BRIEF
The result should be a faithful copy of every entry below, with the pictures left out.

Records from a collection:

--- START ---

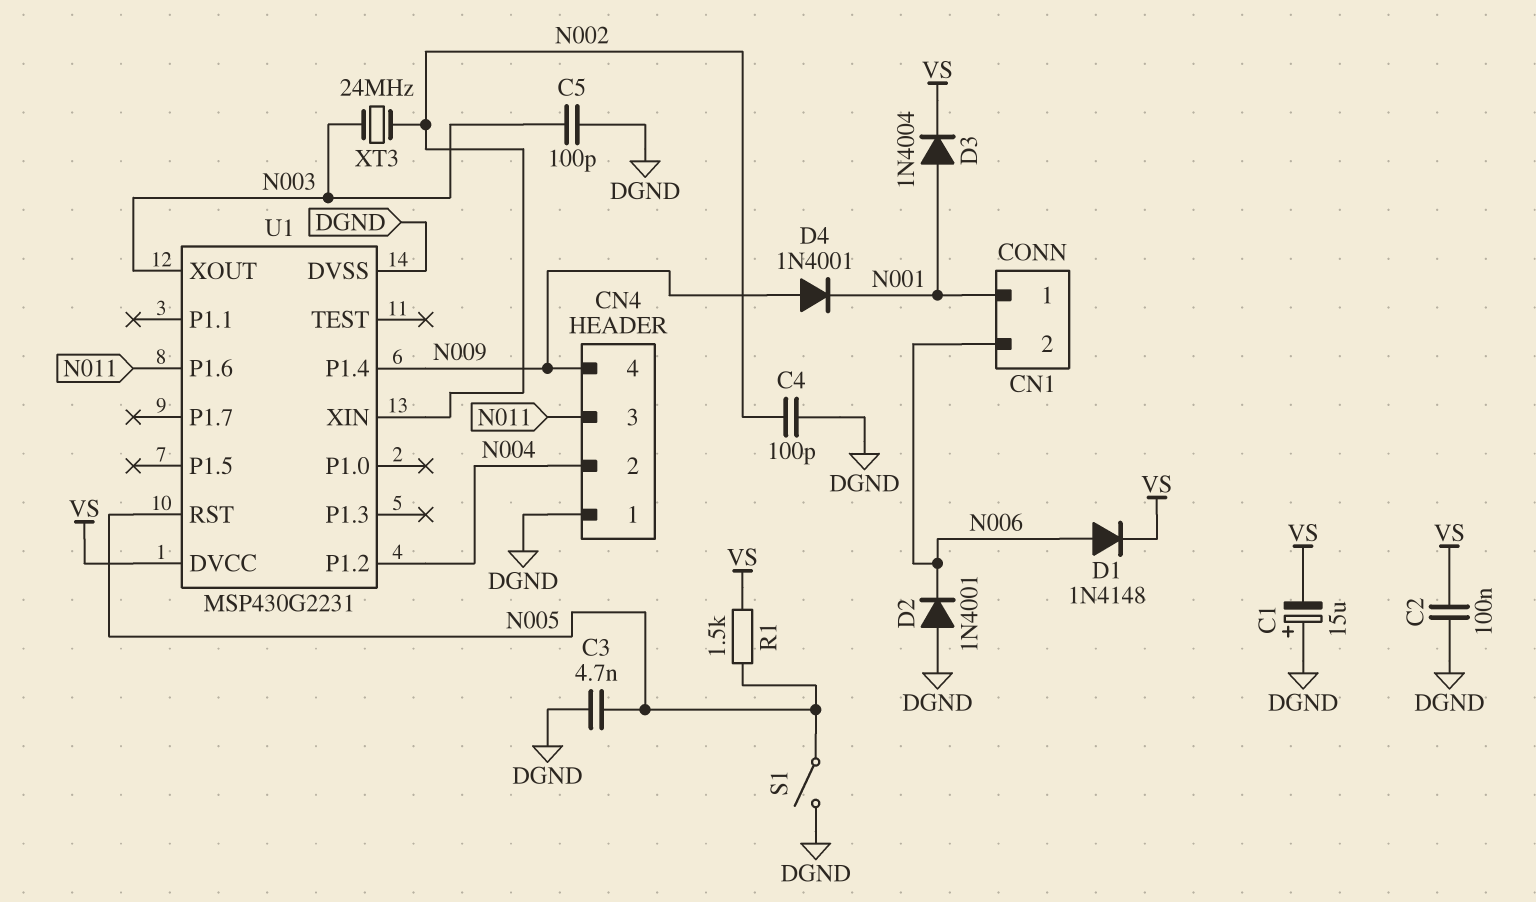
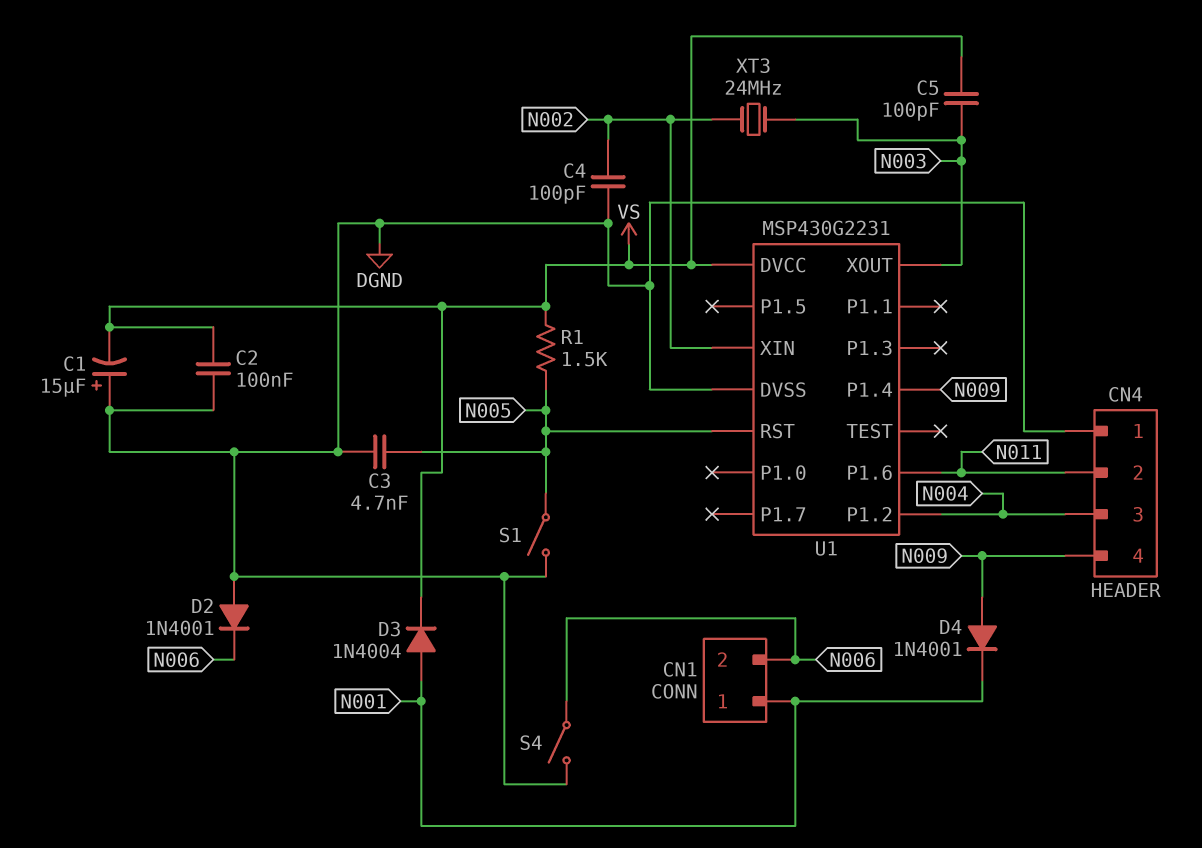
C5: 100pF (DGND, N003) -> 100pF (N003, VS)
CN4 pin 2: N004 -> N011
CN4 pin 3: N011 -> N004
D1: diode 1N4148 (A N006, K VS) -> none
S4: none -> switch (DGND, N006)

--- END ---

SOLUTION FOR THIS TASK
C5: 100pF (DGND, N003) -> 100pF (N003, VS)
CN4 pin 2: N004 -> N011
CN4 pin 3: N011 -> N004
D1: diode 1N4148 (A N006, K VS) -> none
S4: none -> switch (DGND, N006)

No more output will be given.